(Entries from a data collection)
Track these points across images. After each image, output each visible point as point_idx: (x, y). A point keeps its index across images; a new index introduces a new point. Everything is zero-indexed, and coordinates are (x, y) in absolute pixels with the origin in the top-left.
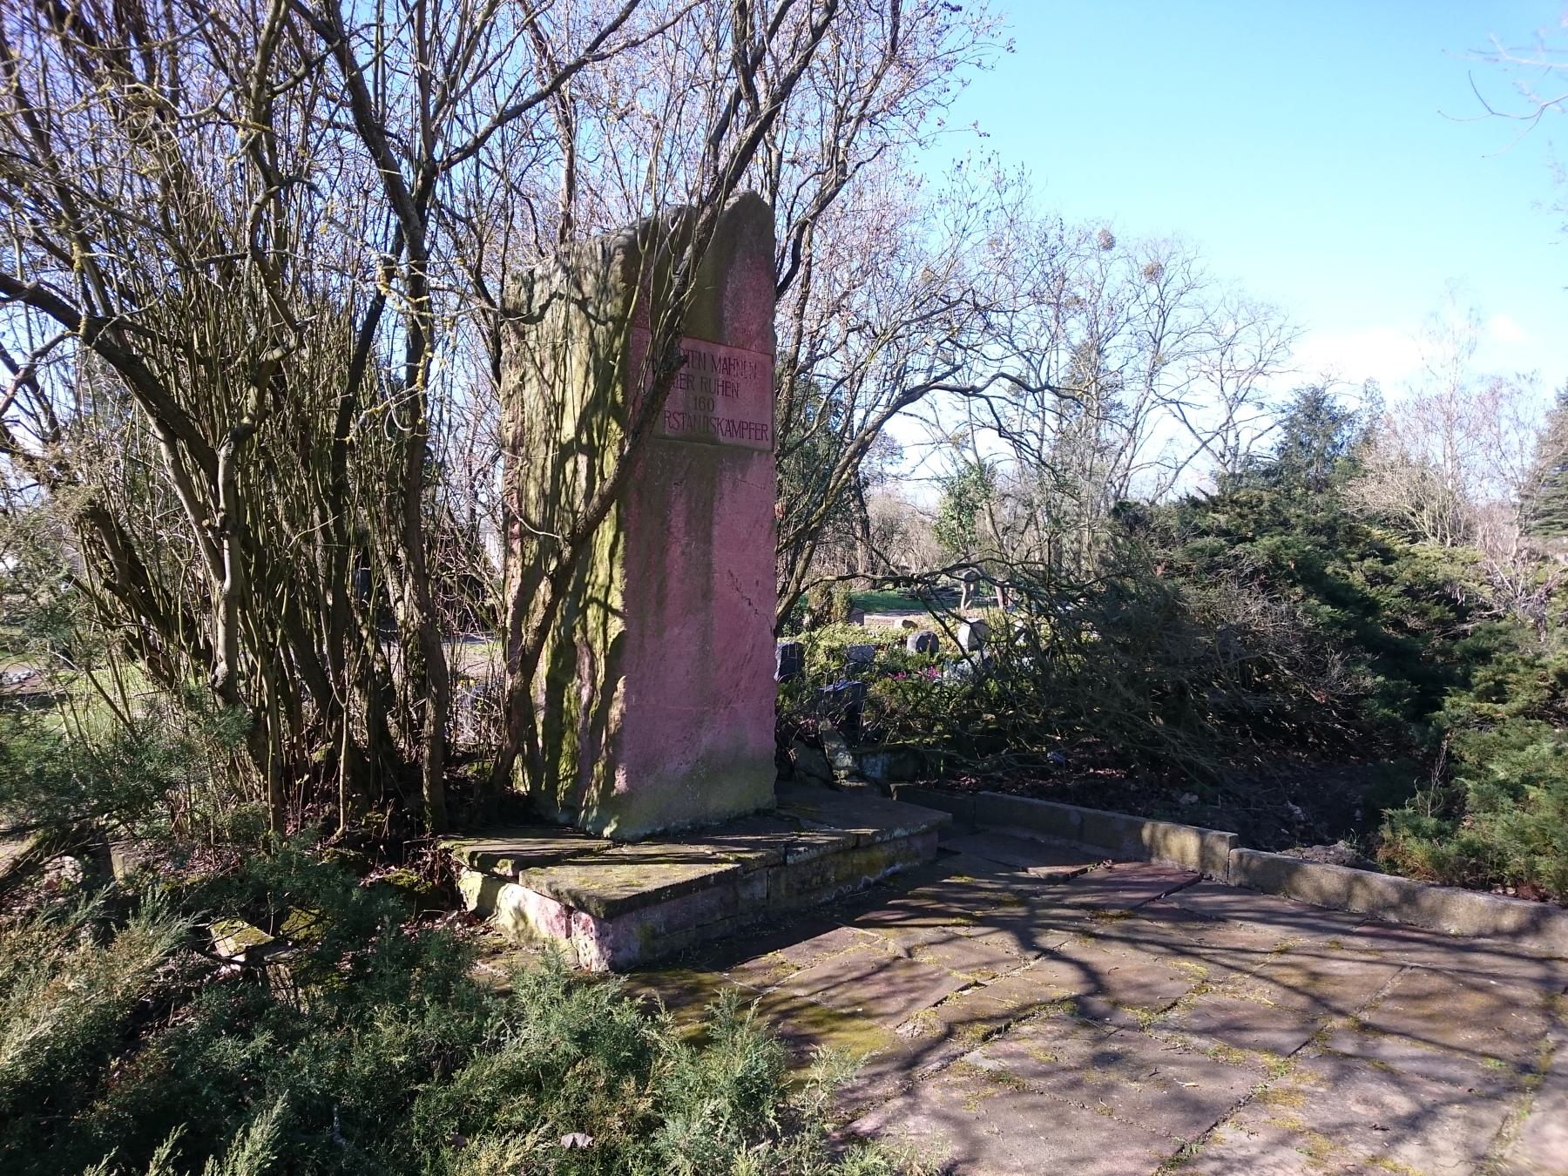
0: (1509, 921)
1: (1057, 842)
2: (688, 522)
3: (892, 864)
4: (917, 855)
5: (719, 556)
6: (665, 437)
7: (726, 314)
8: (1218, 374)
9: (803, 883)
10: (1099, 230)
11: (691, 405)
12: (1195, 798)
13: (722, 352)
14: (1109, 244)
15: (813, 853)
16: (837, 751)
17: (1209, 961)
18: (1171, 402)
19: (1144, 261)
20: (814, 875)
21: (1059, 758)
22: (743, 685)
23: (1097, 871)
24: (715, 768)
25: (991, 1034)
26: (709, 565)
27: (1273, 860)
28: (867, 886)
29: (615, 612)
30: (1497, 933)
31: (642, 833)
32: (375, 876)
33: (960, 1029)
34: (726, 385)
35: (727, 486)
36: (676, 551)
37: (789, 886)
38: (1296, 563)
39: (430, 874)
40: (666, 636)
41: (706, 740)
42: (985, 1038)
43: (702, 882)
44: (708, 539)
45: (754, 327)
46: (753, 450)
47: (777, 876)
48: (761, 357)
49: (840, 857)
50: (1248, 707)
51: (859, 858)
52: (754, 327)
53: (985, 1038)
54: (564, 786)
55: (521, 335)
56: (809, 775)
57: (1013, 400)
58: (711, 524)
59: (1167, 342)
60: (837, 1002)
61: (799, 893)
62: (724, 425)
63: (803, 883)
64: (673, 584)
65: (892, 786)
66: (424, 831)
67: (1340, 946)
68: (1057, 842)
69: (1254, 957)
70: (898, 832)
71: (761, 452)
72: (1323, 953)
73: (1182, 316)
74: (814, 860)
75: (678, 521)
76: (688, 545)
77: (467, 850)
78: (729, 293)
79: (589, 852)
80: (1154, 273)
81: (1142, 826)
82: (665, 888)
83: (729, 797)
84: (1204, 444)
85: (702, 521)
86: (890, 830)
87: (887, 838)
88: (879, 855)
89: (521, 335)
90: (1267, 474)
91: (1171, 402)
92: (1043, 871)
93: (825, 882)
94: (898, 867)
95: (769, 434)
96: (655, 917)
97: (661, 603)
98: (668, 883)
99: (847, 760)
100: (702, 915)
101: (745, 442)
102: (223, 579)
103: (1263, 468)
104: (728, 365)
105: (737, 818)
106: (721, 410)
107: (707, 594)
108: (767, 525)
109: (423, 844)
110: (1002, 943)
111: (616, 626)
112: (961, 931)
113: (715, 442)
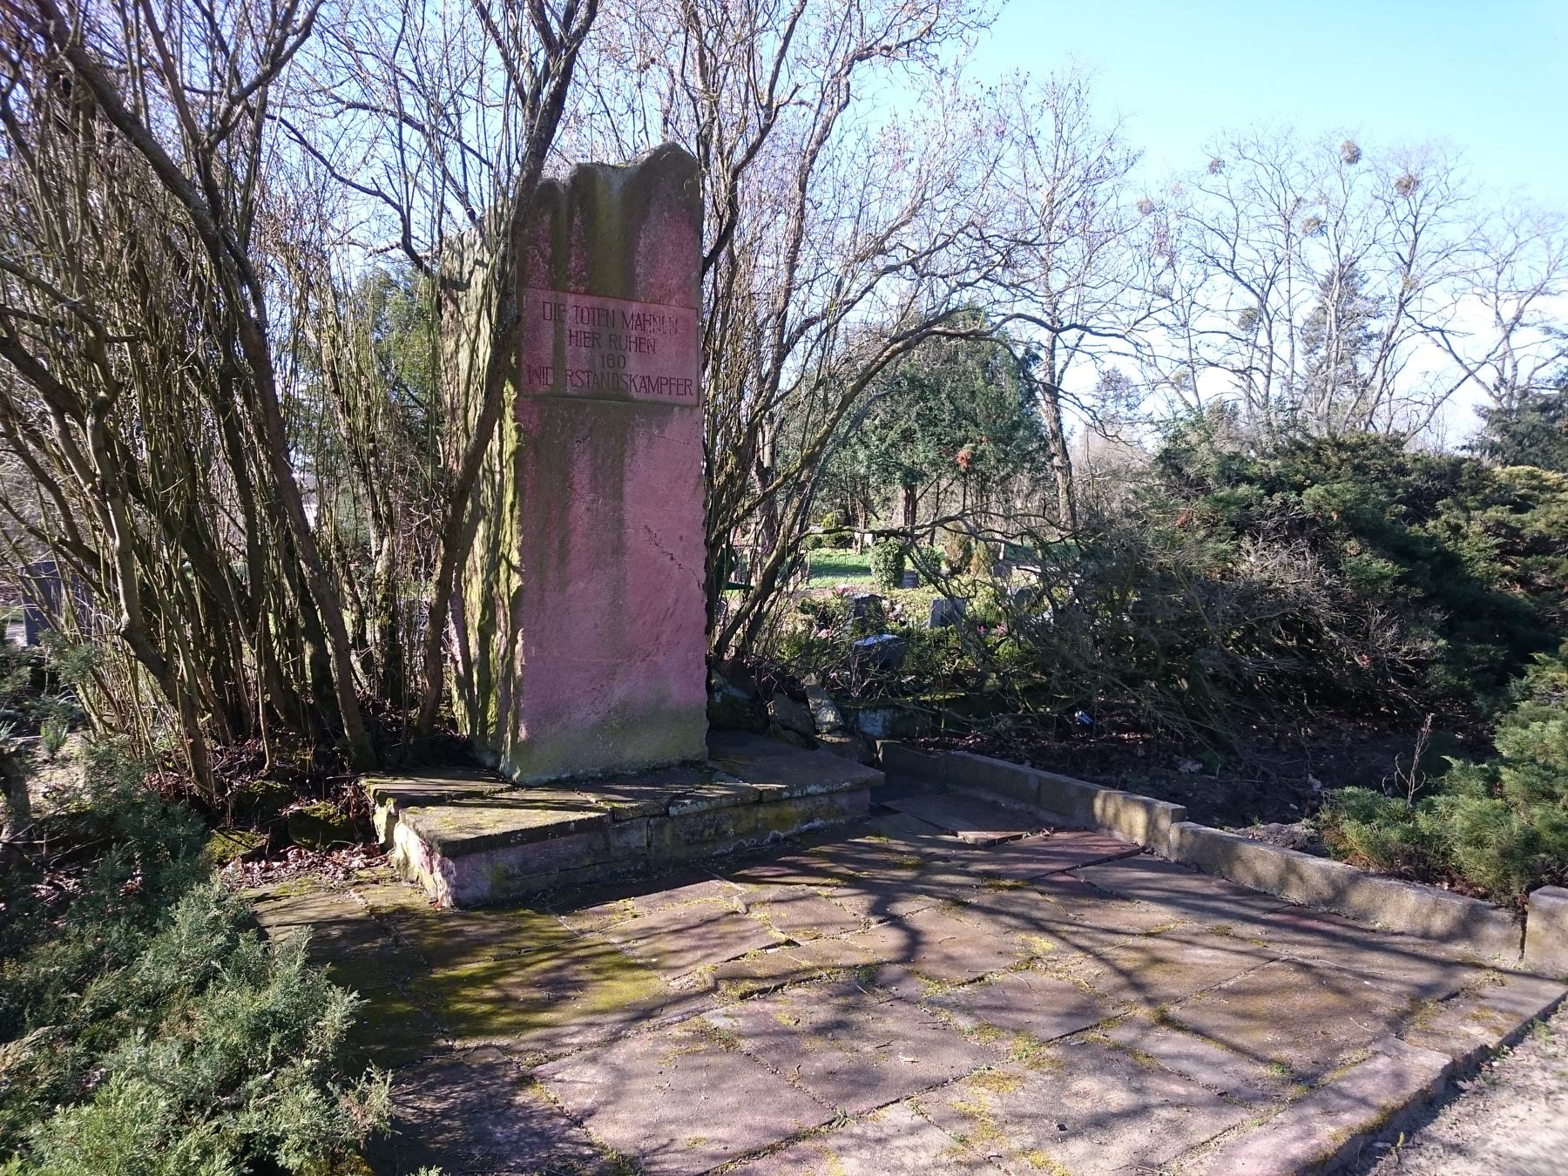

■ **Objective**: Reproduce all of the entries above, replacing "top-left" with "upper-left" and leaving everything else unchanged. Omit the pictures from your answer.

■ **Reply to the exercise**:
Track these points across images. After each image, output each visible point as point_idx: (x, y). A point keeps its index across images; a new index introduces a new point. Everything is zero-indexed, and coordinates are (x, y) in absolute pixels with the origin in the upper-left.
0: (1509, 921)
1: (1057, 842)
2: (688, 522)
3: (892, 864)
4: (917, 855)
5: (719, 556)
6: (665, 437)
7: (726, 314)
8: (1218, 374)
9: (803, 883)
10: (1099, 230)
11: (691, 405)
12: (1195, 798)
13: (722, 352)
14: (1109, 244)
15: (813, 853)
16: (837, 751)
17: (1209, 961)
18: (1171, 402)
19: (1144, 261)
20: (814, 875)
21: (1059, 758)
22: (743, 685)
23: (1097, 871)
24: (715, 768)
25: (991, 1034)
26: (709, 565)
27: (1273, 860)
28: (867, 886)
29: (615, 612)
30: (1497, 933)
31: (642, 833)
32: (375, 876)
33: (960, 1029)
34: (726, 385)
35: (727, 486)
36: (676, 551)
37: (789, 886)
38: (1296, 563)
39: (430, 874)
40: (666, 636)
41: (706, 740)
42: (985, 1038)
43: (702, 882)
44: (708, 539)
45: (754, 327)
46: (753, 450)
47: (777, 876)
48: (761, 357)
49: (840, 857)
50: (1248, 707)
51: (859, 858)
52: (754, 327)
53: (985, 1038)
54: (564, 786)
55: (521, 335)
56: (809, 775)
57: (1013, 400)
58: (711, 524)
59: (1167, 342)
60: (837, 1002)
61: (799, 893)
62: (724, 425)
63: (803, 883)
64: (673, 584)
65: (892, 786)
66: (424, 831)
67: (1340, 946)
68: (1057, 842)
69: (1254, 957)
70: (898, 832)
71: (761, 452)
72: (1323, 953)
73: (1182, 316)
74: (814, 860)
75: (678, 521)
76: (688, 545)
77: (467, 850)
78: (729, 293)
79: (589, 852)
80: (1154, 273)
81: (1142, 826)
82: (665, 888)
83: (729, 797)
84: (1204, 444)
85: (702, 521)
86: (890, 830)
87: (887, 838)
88: (879, 855)
89: (521, 335)
90: (1267, 474)
91: (1171, 402)
92: (1043, 871)
93: (825, 882)
94: (898, 867)
95: (769, 434)
96: (655, 917)
97: (661, 603)
98: (668, 883)
99: (847, 760)
100: (702, 915)
101: (745, 442)
102: (223, 579)
103: (1263, 468)
104: (728, 365)
105: (737, 818)
106: (721, 410)
107: (707, 594)
108: (767, 525)
109: (423, 844)
110: (1002, 943)
111: (616, 626)
112: (961, 931)
113: (715, 442)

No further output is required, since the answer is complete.